[Scene comparison data]
++++++

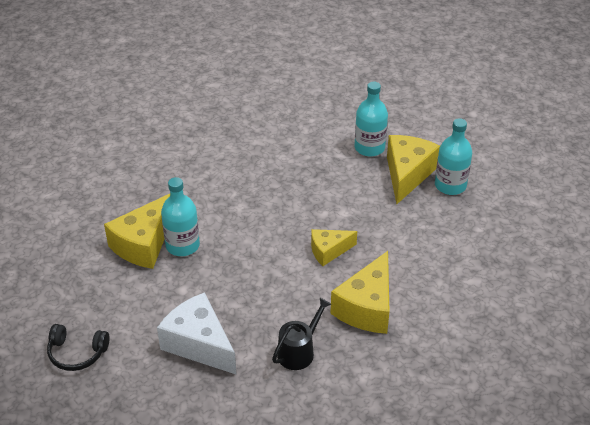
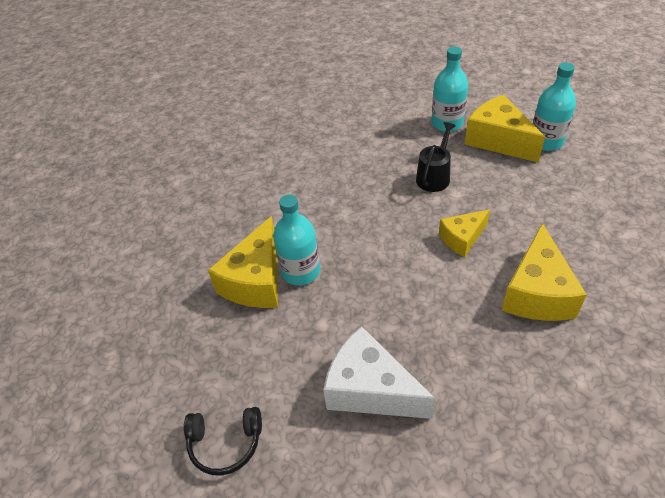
camera: 10 degrees left, 5 degrees up
(299, 351) = (490, 367): black watering can -> black watering can (434, 176)
(407, 174) = (498, 140): yellow cheese -> yellow cheese turned 45 degrees counterclockwise

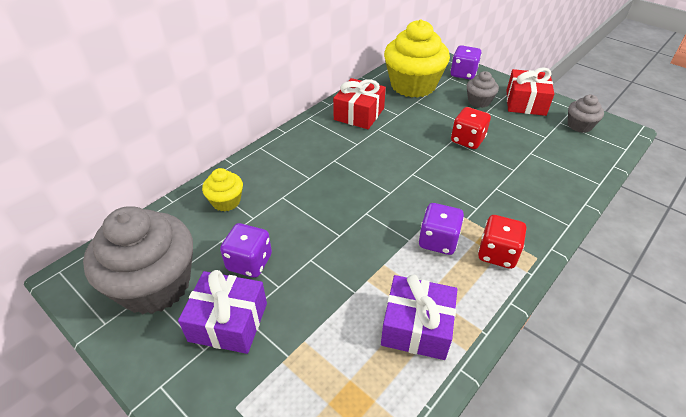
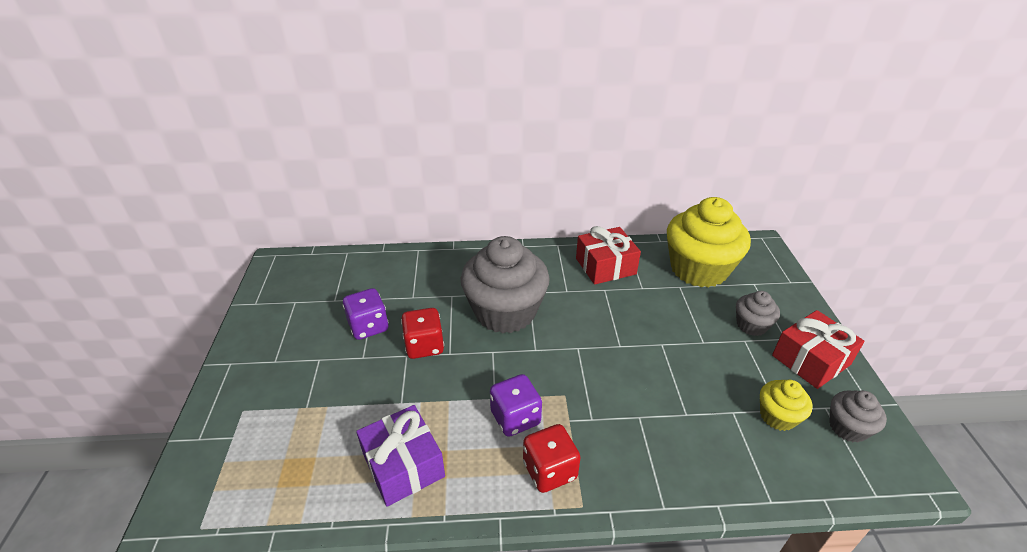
camera: 45 degrees right, 5 degrees down
(155, 285) = (304, 300): grey cupcake -> grey cupcake (505, 312)
(226, 201) = (412, 273): yellow cupcake -> yellow cupcake (777, 416)
(228, 322) = (306, 356): purple gift -> none
(463, 74) = (776, 288): purple dice -> none
(467, 140) = (678, 354): red dice -> red dice (424, 346)

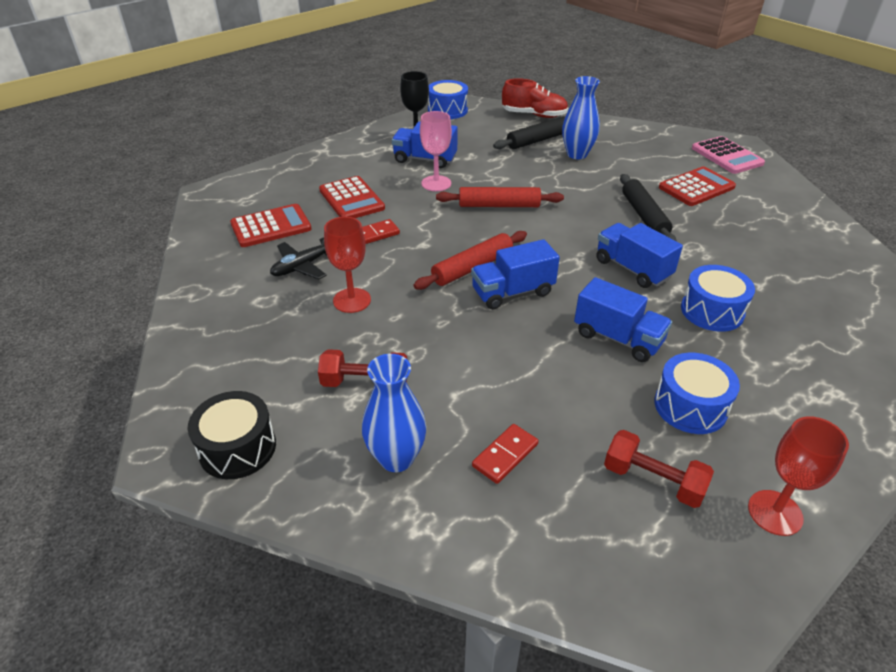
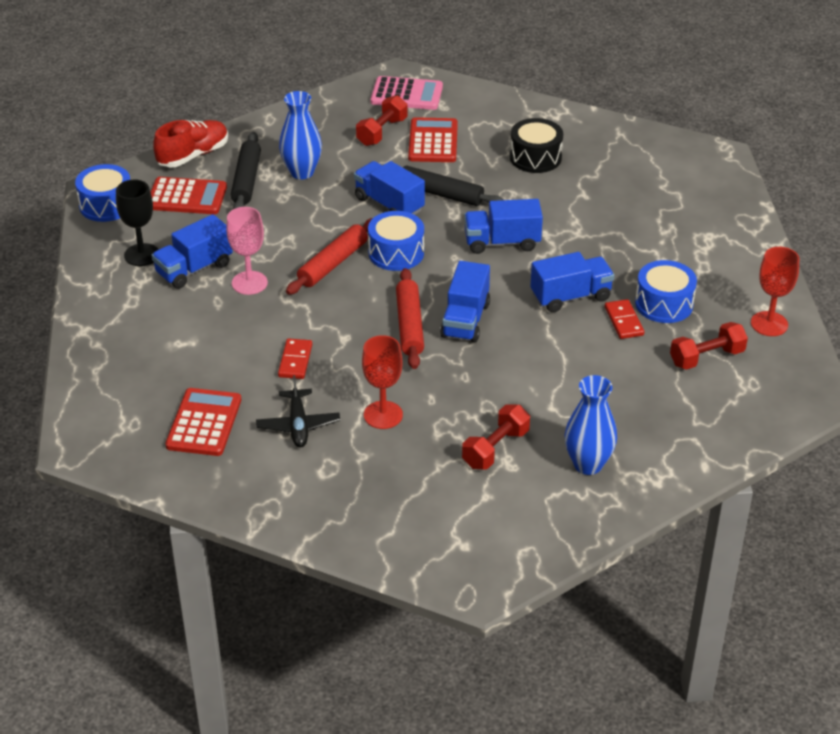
camera: 55 degrees left, 0 degrees up
(238, 448) = (505, 543): black drum -> black drum (535, 157)
(351, 199) = (214, 350): red calculator -> red calculator (187, 197)
(505, 455) = (631, 411): red domino -> red domino (624, 321)
(597, 200) = (389, 204): none -> blue truck
(669, 164) = (382, 132): none -> red dumbbell
(712, 311) = (587, 235): blue drum -> blue drum (396, 253)

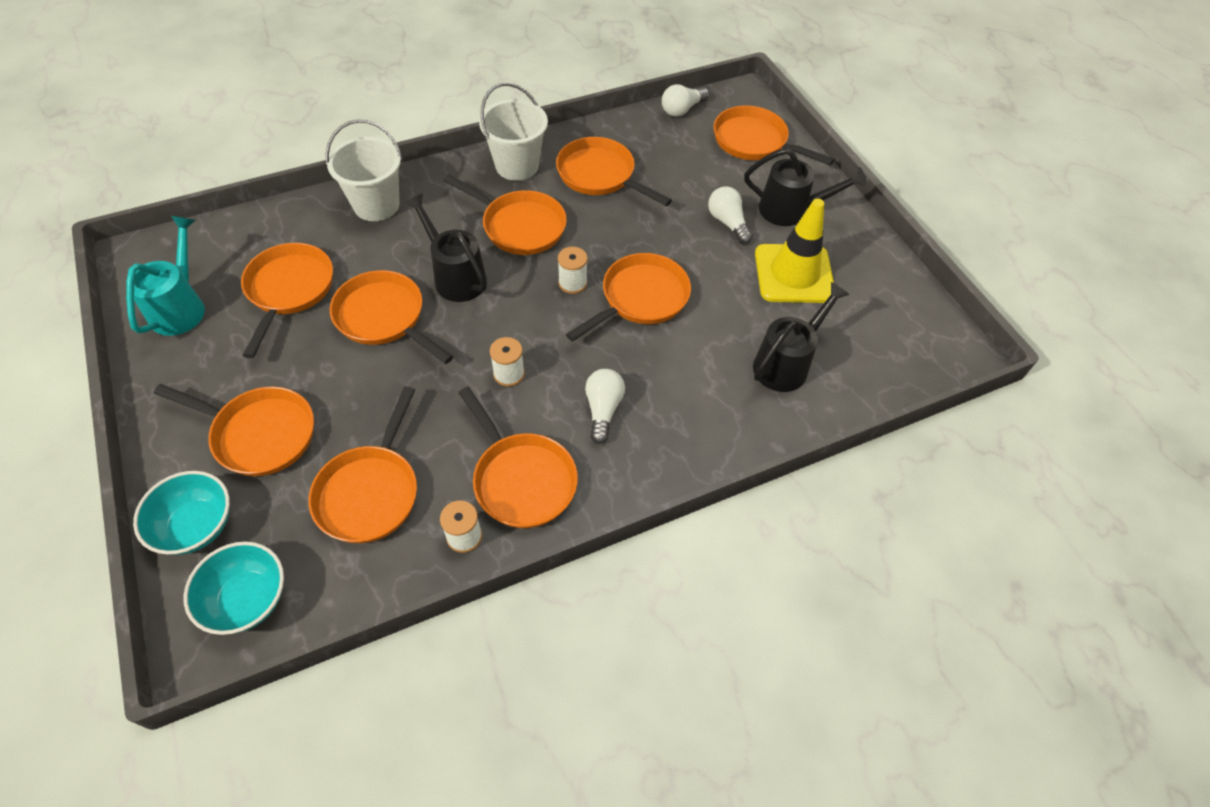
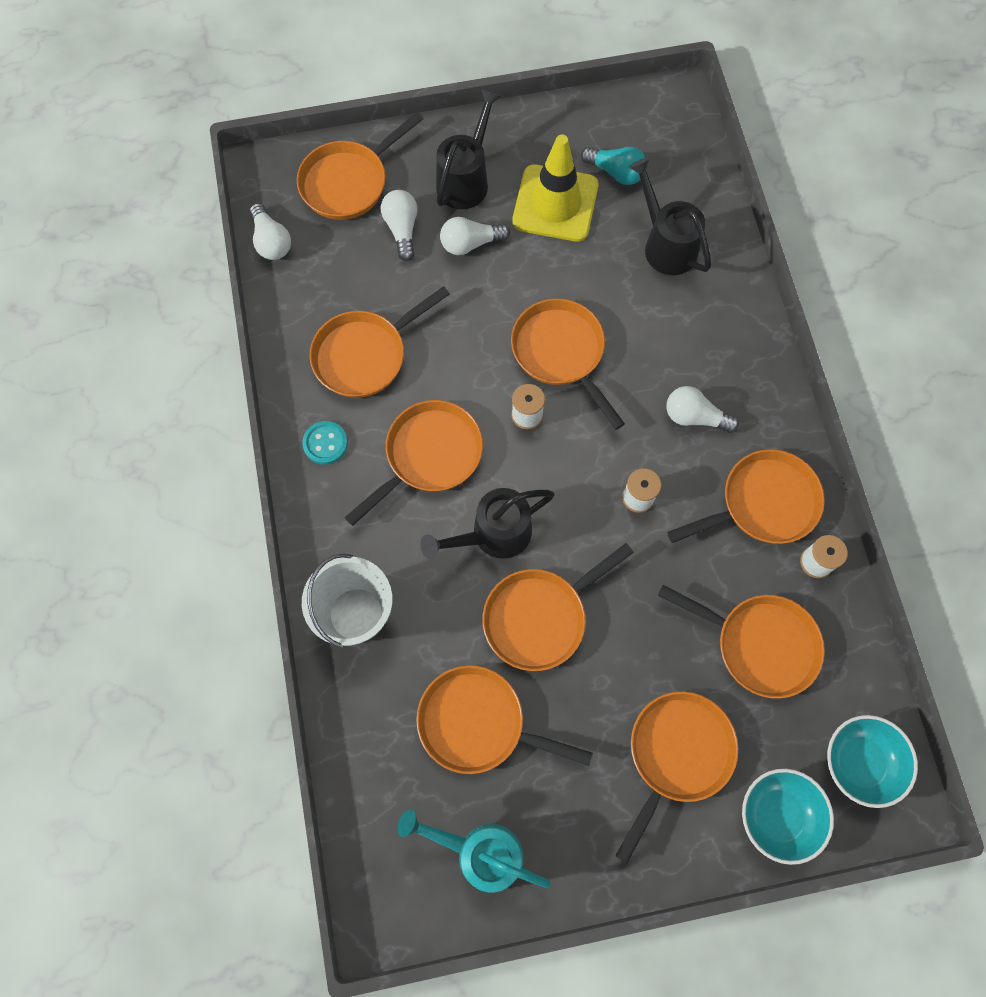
camera: 75 degrees left, 15 degrees up
(517, 166) = (325, 443): white bucket -> turquoise button
(724, 179) = (402, 229): none -> white light bulb
(849, 314) = (616, 172): none -> turquoise light bulb

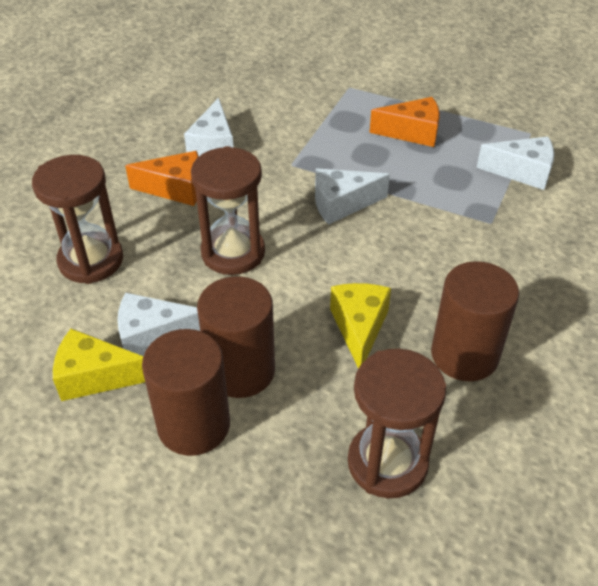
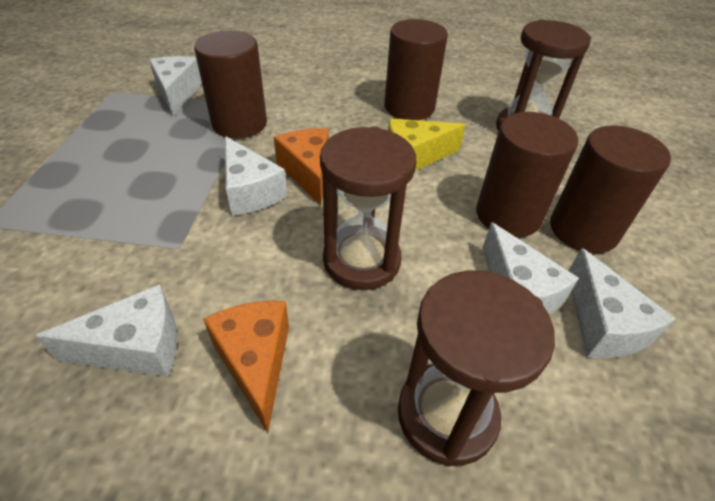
camera: 110 degrees left, 0 degrees up
(95, 377) = (602, 324): yellow cheese -> white cheese
(412, 132) = (108, 159): orange cheese -> orange cheese (308, 172)
(453, 208) = (239, 124): none -> brown cylinder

++++++

Your assignment. Using the data above, set down each line from the line with "(155, 285) = (304, 300): grey" to the line with "(517, 166) = (325, 443): white" exactly, both ends included, and leave the pictures behind. Nothing else belongs.

Answer to this task.
(155, 285) = (304, 300): grey cupcake -> grey cupcake (505, 312)
(226, 201) = (412, 273): yellow cupcake -> yellow cupcake (777, 416)
(228, 322) = (306, 356): purple gift -> none
(463, 74) = (776, 288): purple dice -> none
(467, 140) = (678, 354): red dice -> red dice (424, 346)

camera: 55 degrees left, 0 degrees up
(238, 448) = (505, 543): black drum -> black drum (535, 157)
(351, 199) = (214, 350): red calculator -> red calculator (187, 197)
(505, 455) = (631, 411): red domino -> red domino (624, 321)
(597, 200) = (389, 204): none -> blue truck
(669, 164) = (382, 132): none -> red dumbbell
(712, 311) = (587, 235): blue drum -> blue drum (396, 253)

camera: 75 degrees left, 15 degrees up
(517, 166) = (325, 443): white bucket -> turquoise button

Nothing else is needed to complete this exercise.